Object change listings
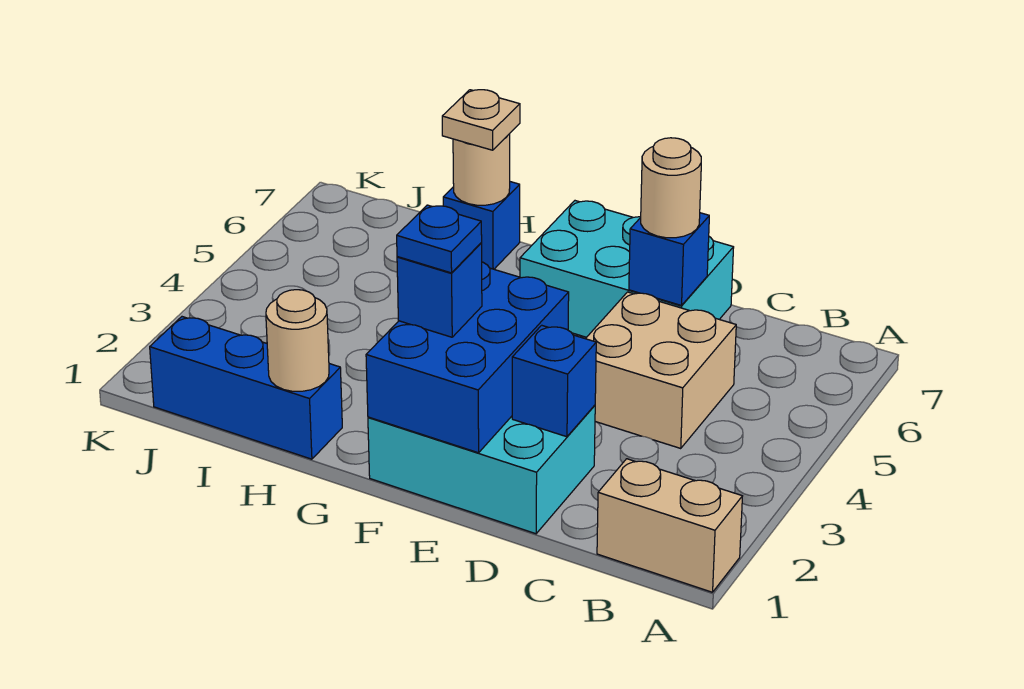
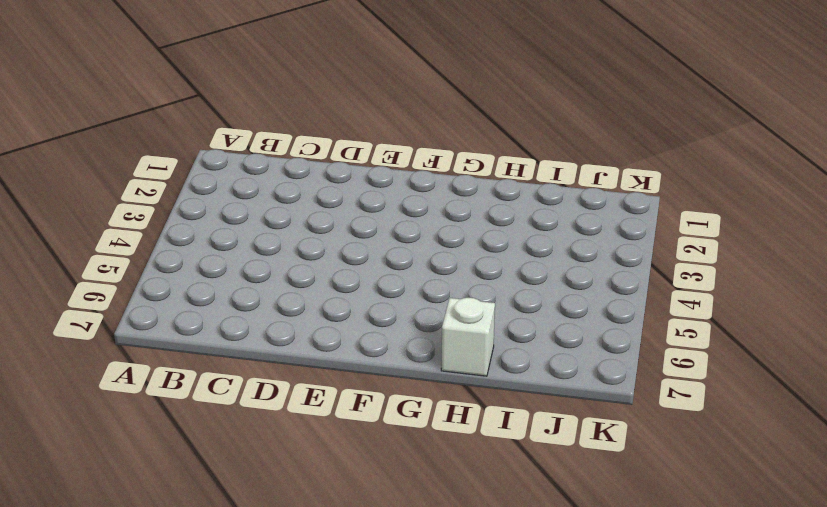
white brick H7 level 1 -> blue brick H7 level 1
none -> tan brick A1:B1 level 1
none -> tan brick C4:D5 level 1
none -> cyan brick D1:F2 level 1

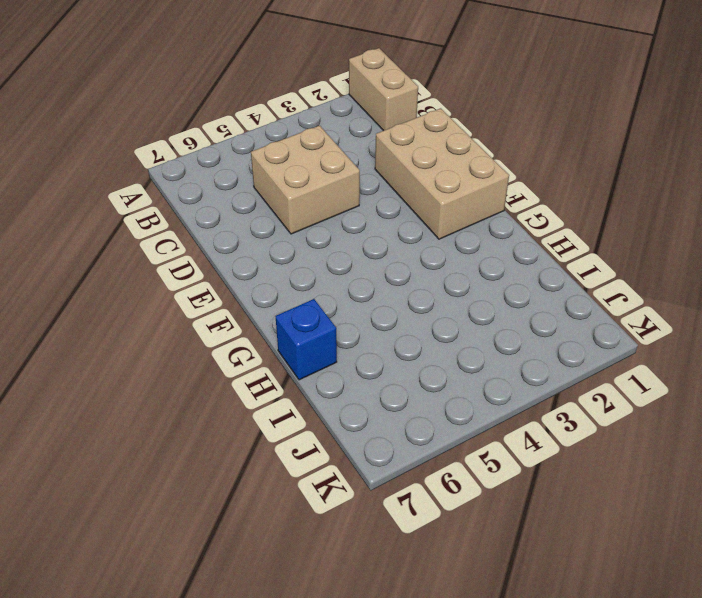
tan brick D1:F2 level 1 -> cyan brick D1:F2 level 1
none -> cyan brick D6:F7 level 1
none -> blue brick H1:J1 level 1
none -> blue brick D2 level 2

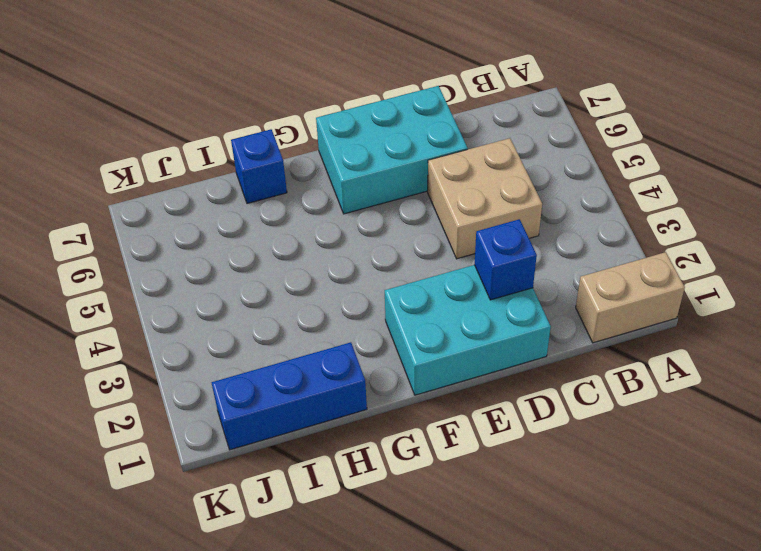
none -> blue brick D6 level 2
none -> blue brick E1:F3 level 2
none -> tan round brick H1 level 2

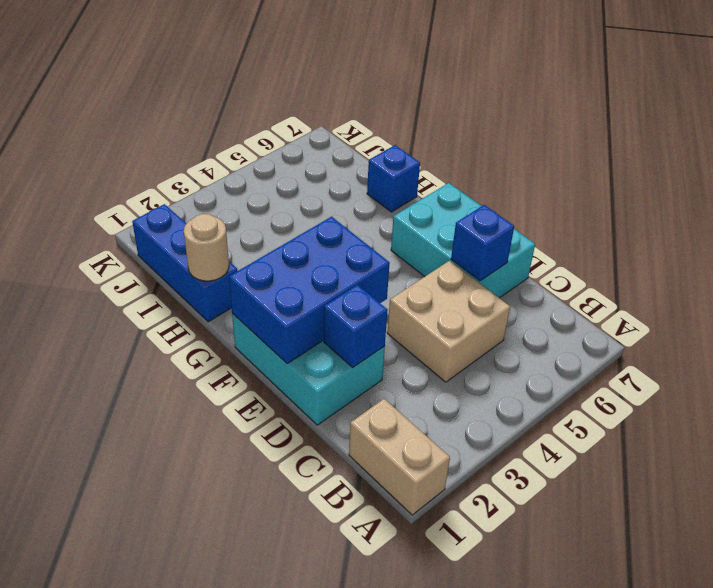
none -> tan round brick H7 level 2
none -> tan round brick D6 level 3
none -> blue brick F2 level 3

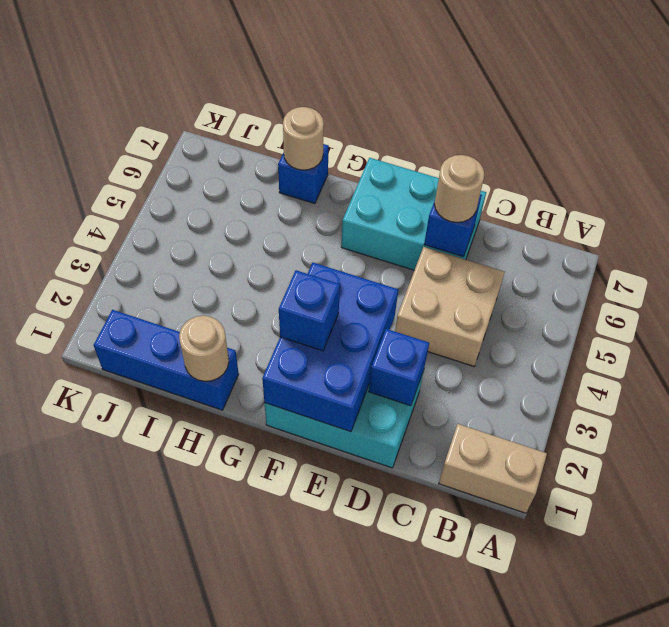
none -> tan plate H7 level 3
none -> blue plate F2 level 4

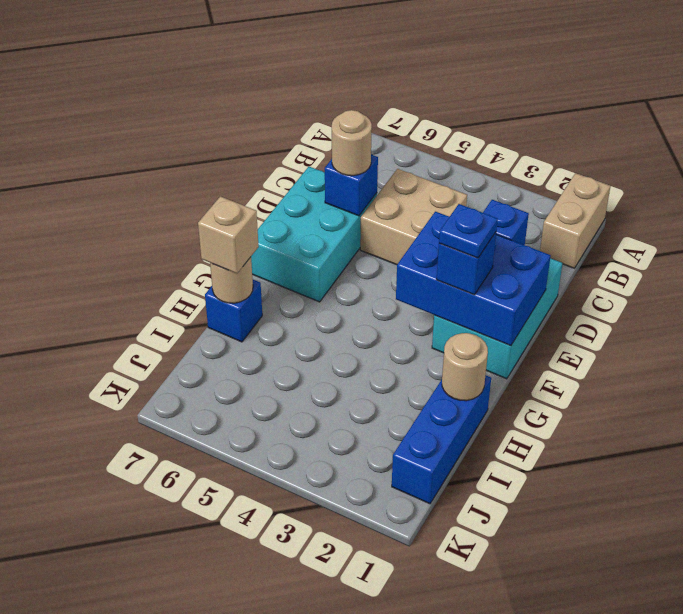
tan brick H7 level 3 -> tan plate H7 level 3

§ WHAT IS REQUIRED
Wherever the string "cyan" appears in the entries above, list that line.

§ SOLUTION FOR THIS EXERCISE
none -> cyan brick D1:F2 level 1
tan brick D1:F2 level 1 -> cyan brick D1:F2 level 1
none -> cyan brick D6:F7 level 1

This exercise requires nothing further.